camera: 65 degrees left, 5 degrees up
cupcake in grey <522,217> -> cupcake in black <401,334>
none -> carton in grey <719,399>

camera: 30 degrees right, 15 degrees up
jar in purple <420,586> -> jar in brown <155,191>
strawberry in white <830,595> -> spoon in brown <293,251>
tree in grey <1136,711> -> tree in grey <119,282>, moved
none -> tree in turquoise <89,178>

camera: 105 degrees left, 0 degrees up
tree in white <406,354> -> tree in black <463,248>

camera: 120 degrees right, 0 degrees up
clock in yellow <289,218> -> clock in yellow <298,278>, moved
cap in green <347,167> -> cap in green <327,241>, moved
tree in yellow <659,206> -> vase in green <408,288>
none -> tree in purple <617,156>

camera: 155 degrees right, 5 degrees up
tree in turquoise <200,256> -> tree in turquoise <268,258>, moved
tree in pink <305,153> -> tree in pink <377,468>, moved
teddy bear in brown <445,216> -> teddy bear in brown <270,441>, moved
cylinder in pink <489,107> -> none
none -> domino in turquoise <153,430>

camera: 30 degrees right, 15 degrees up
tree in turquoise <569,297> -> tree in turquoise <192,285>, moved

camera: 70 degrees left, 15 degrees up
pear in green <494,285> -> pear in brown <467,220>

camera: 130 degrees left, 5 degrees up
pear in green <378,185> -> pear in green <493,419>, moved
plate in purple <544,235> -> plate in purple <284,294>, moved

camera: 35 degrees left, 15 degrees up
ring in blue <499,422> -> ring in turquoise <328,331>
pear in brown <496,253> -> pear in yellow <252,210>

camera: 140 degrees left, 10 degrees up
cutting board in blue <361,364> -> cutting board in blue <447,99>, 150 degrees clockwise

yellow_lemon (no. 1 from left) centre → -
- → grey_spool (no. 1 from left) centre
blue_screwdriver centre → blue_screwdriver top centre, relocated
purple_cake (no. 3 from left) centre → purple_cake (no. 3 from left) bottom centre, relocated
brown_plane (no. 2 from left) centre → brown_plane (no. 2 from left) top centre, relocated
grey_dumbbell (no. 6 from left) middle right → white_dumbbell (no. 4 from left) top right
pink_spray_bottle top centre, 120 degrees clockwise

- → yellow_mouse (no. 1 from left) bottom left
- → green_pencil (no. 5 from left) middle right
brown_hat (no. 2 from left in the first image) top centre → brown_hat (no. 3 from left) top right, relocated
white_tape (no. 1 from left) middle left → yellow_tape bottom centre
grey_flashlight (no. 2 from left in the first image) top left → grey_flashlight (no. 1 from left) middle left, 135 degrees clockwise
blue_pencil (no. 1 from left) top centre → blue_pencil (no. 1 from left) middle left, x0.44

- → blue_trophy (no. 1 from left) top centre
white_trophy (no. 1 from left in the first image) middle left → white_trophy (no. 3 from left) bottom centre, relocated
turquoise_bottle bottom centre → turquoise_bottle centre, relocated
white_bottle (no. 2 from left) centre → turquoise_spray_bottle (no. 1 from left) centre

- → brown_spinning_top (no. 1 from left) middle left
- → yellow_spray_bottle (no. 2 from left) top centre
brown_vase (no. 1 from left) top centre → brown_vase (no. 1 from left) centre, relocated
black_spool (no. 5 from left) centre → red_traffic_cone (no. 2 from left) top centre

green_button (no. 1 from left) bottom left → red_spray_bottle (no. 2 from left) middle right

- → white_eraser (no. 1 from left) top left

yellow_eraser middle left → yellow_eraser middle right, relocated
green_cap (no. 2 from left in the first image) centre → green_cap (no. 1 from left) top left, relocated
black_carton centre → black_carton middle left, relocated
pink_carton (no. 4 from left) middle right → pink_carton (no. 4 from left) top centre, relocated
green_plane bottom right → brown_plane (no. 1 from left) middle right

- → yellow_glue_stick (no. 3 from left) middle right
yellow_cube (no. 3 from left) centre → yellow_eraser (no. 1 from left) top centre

----------------

**TASK:**
Give back, verbatim, the lines from the top of the entries above through the line containing "cupcake in grey".

**SOLUTION:**
camera: 65 degrees left, 5 degrees up
cupcake in grey <522,217> -> cupcake in black <401,334>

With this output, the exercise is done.